Exercise prompt: The answer is the first line of the listing and every line after it through the one containing "U1: buffer 74LS07", exact, with pictures removed.

Records shown:
______

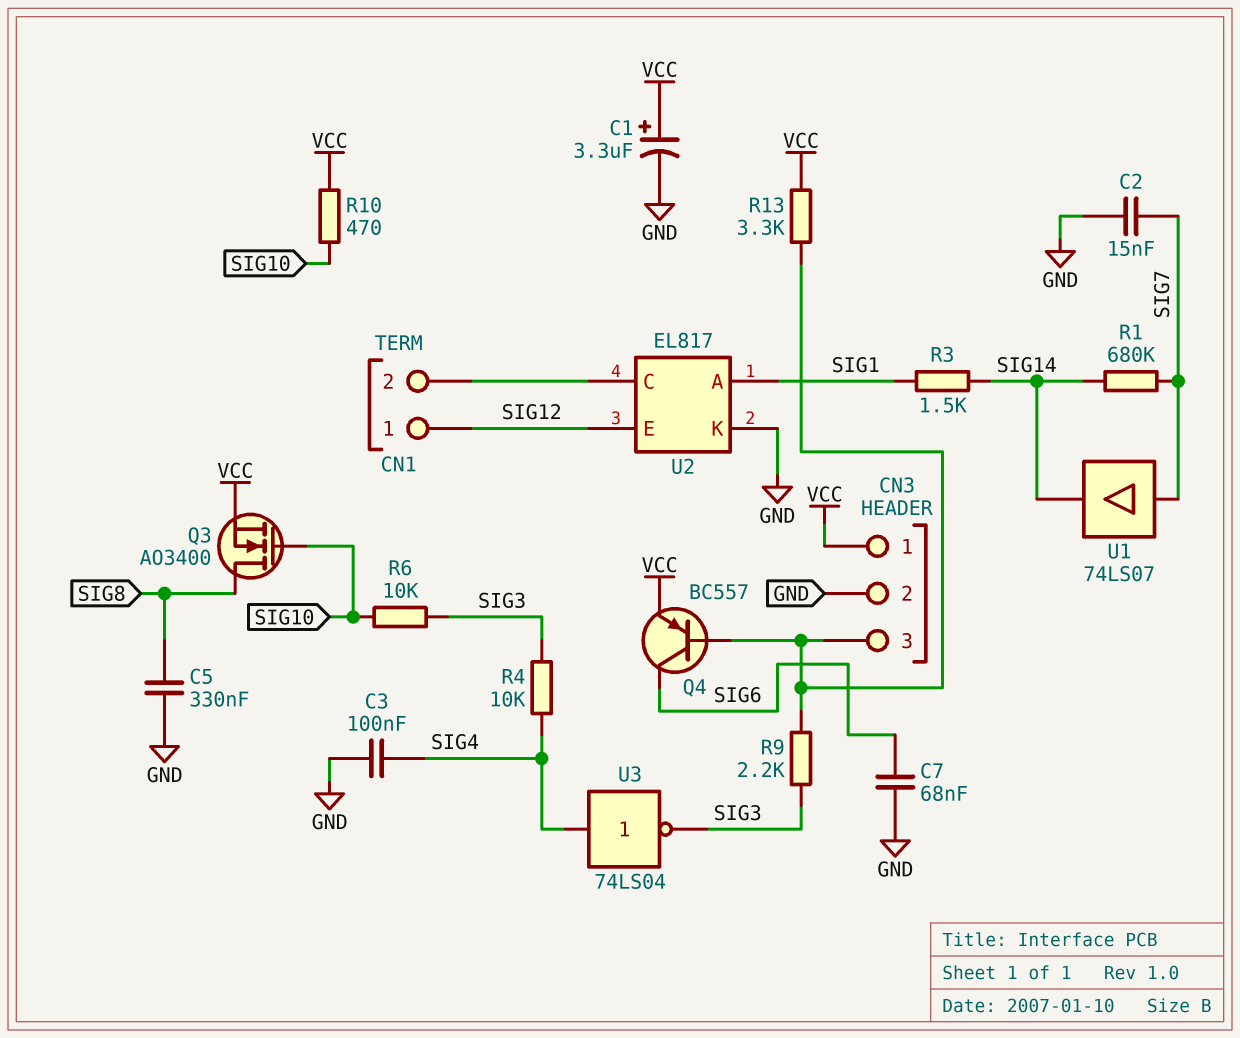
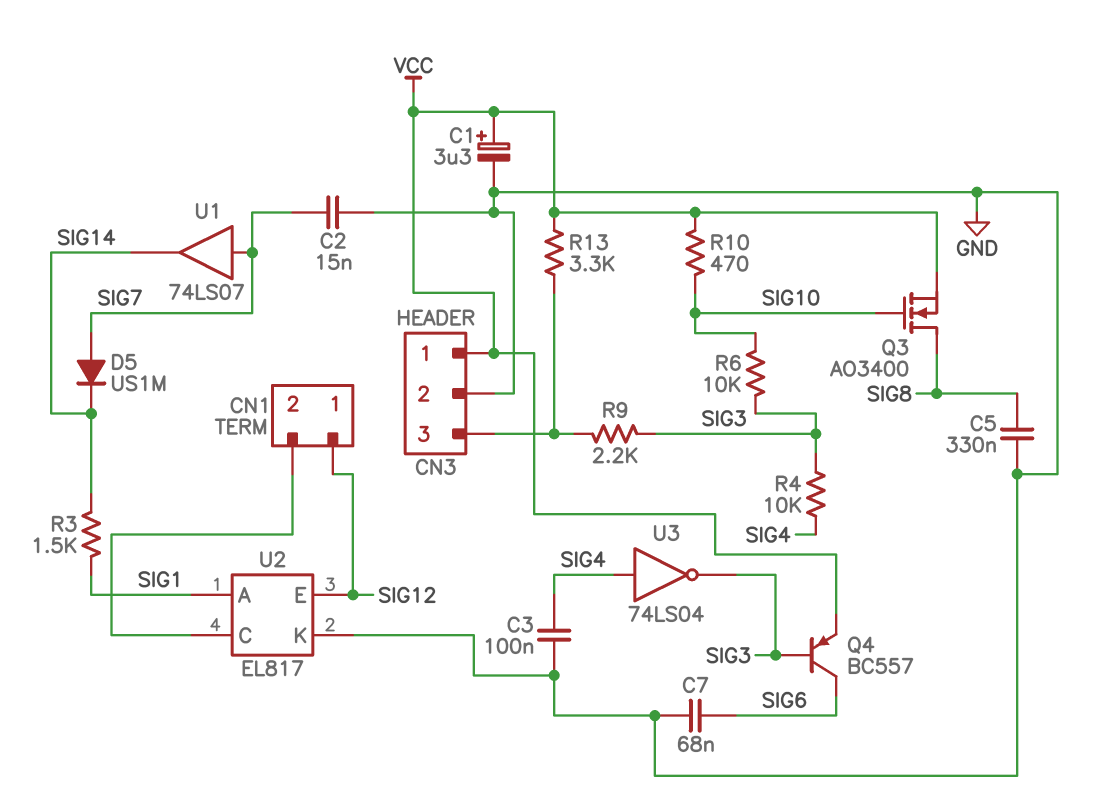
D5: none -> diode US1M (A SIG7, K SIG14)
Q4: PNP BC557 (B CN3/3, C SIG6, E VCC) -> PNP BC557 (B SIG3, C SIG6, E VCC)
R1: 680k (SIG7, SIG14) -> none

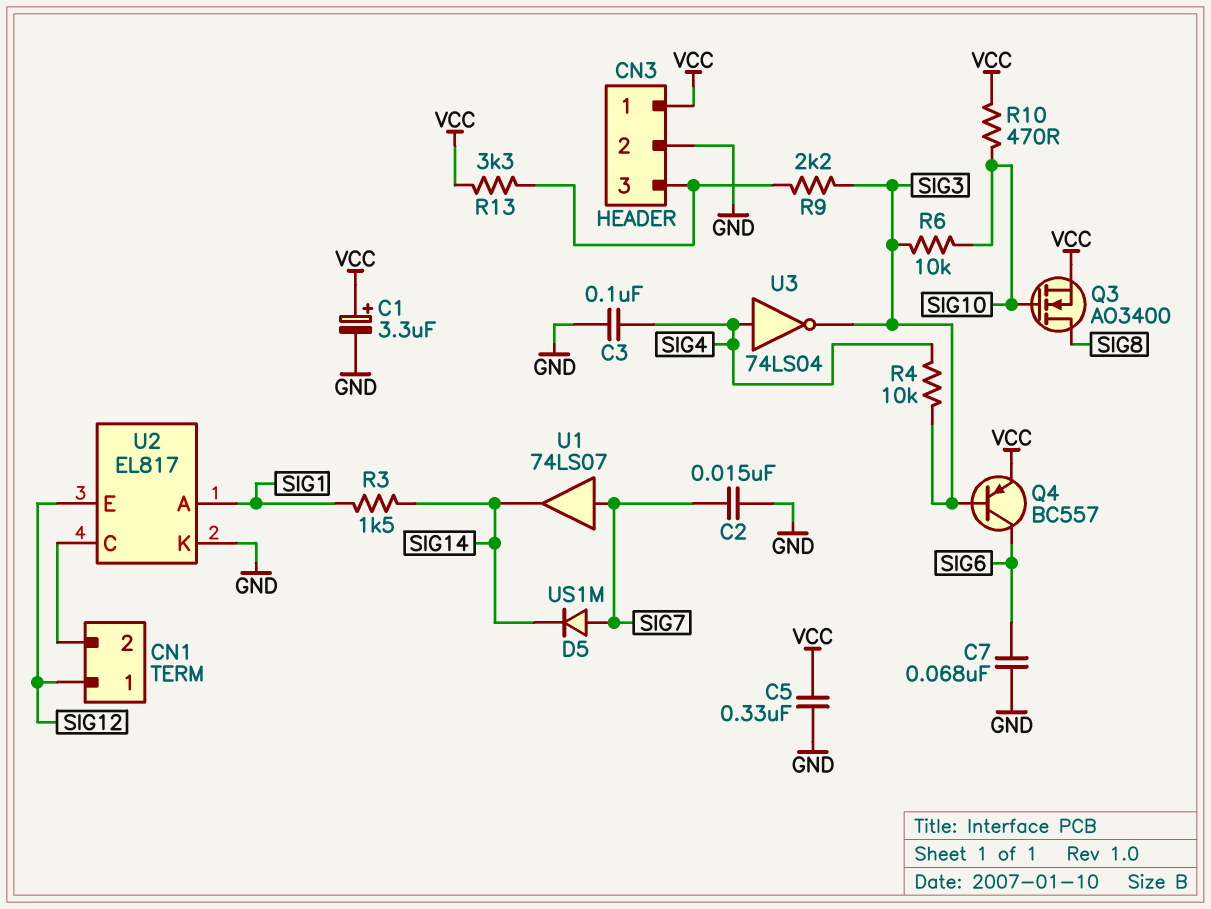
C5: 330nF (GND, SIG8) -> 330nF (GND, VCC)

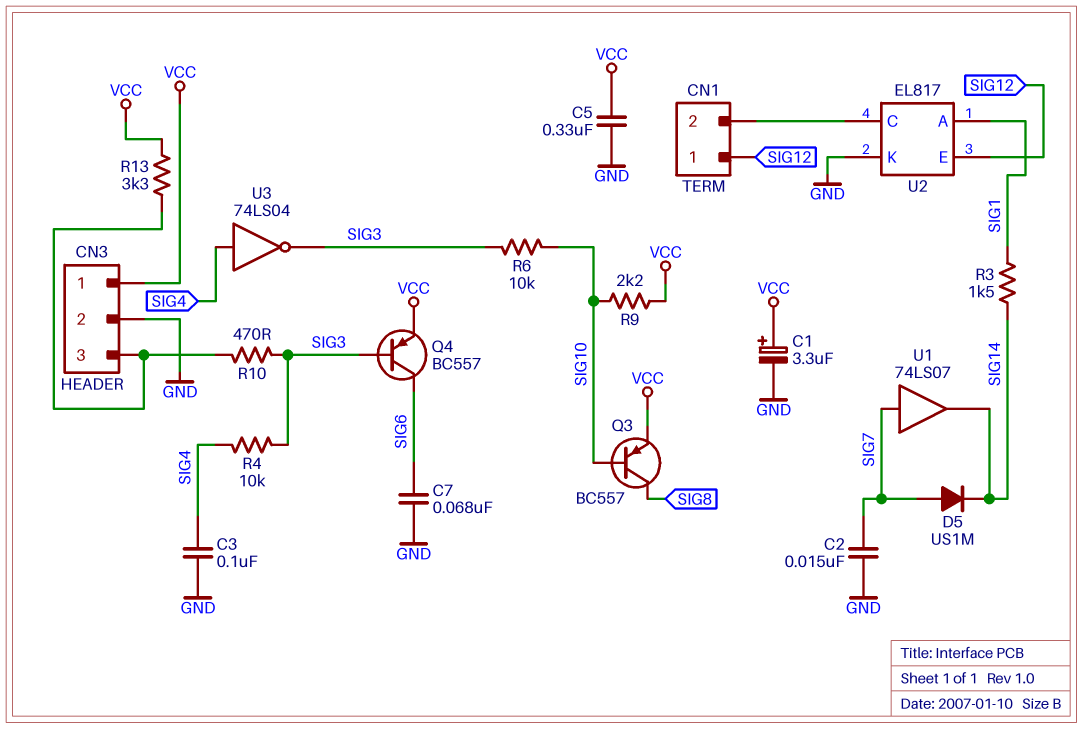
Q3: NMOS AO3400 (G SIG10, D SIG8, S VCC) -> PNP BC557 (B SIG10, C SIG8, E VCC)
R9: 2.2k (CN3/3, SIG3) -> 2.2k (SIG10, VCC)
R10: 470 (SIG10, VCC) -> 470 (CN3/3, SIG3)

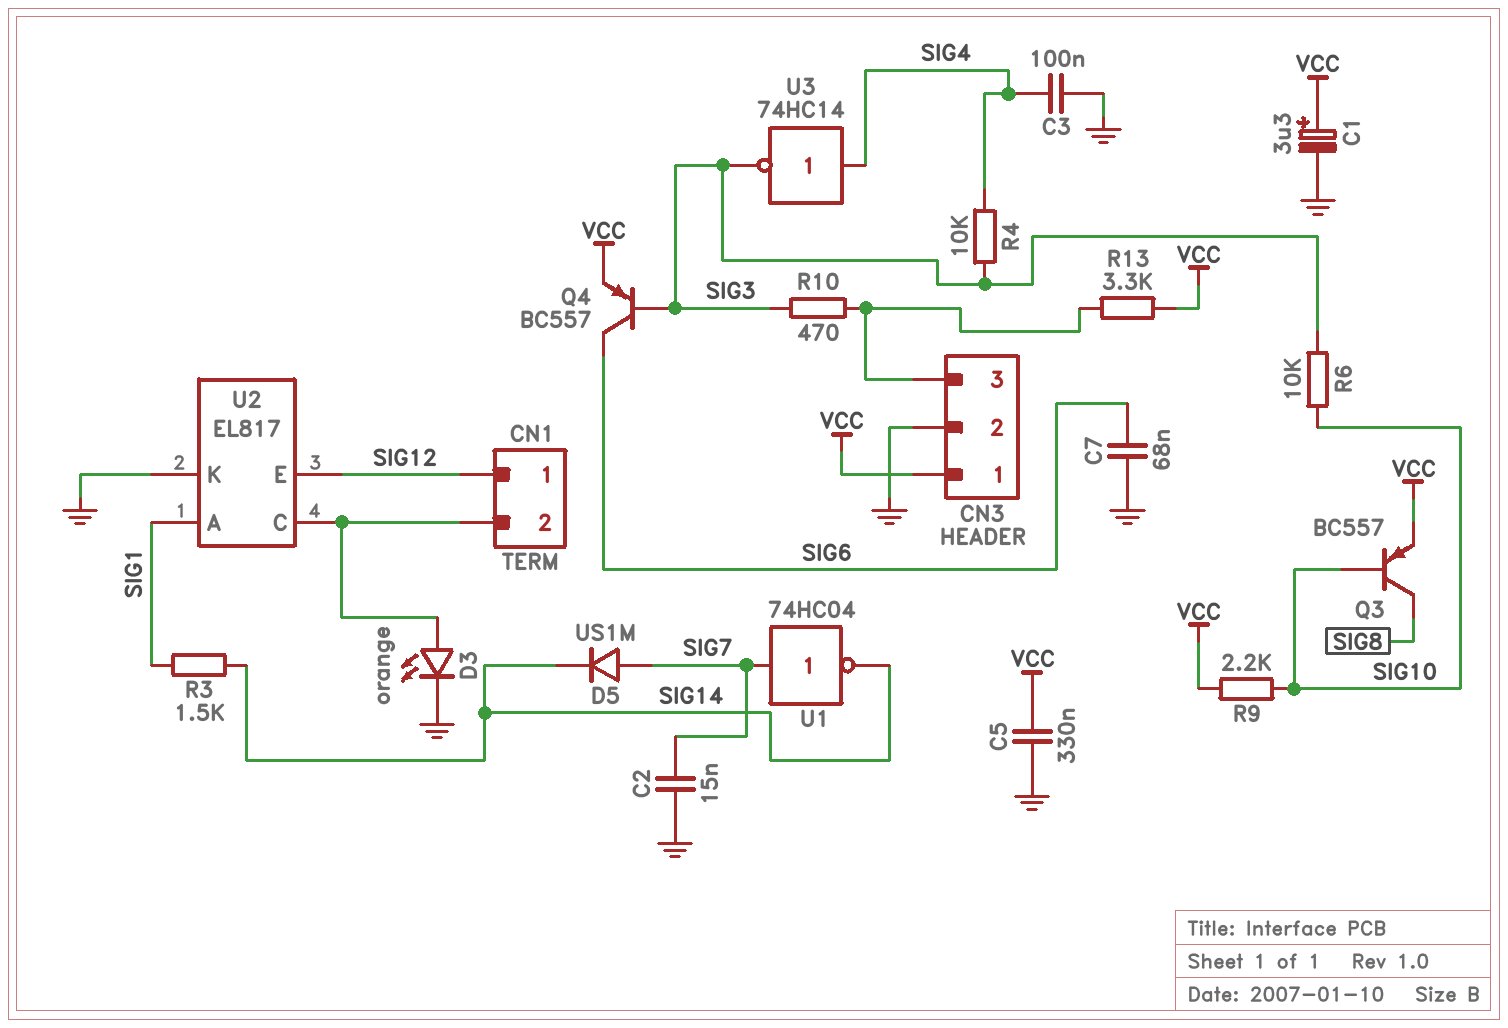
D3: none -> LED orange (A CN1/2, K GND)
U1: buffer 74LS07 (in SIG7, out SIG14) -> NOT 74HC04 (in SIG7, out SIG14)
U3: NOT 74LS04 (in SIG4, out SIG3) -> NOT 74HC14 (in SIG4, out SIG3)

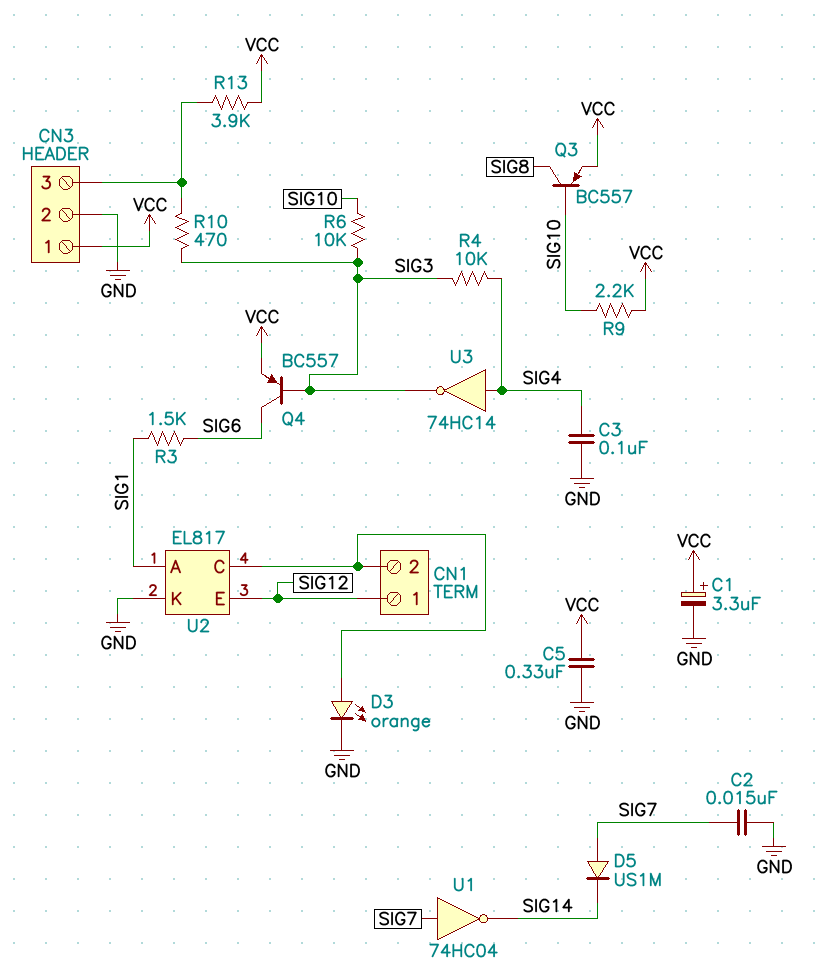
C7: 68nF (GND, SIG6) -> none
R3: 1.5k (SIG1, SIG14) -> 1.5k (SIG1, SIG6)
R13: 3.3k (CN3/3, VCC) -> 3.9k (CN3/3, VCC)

______

Result for this task:
D5: none -> diode US1M (A SIG7, K SIG14)
Q4: PNP BC557 (B CN3/3, C SIG6, E VCC) -> PNP BC557 (B SIG3, C SIG6, E VCC)
R1: 680k (SIG7, SIG14) -> none

C5: 330nF (GND, SIG8) -> 330nF (GND, VCC)

Q3: NMOS AO3400 (G SIG10, D SIG8, S VCC) -> PNP BC557 (B SIG10, C SIG8, E VCC)
R9: 2.2k (CN3/3, SIG3) -> 2.2k (SIG10, VCC)
R10: 470 (SIG10, VCC) -> 470 (CN3/3, SIG3)

D3: none -> LED orange (A CN1/2, K GND)
U1: buffer 74LS07 (in SIG7, out SIG14) -> NOT 74HC04 (in SIG7, out SIG14)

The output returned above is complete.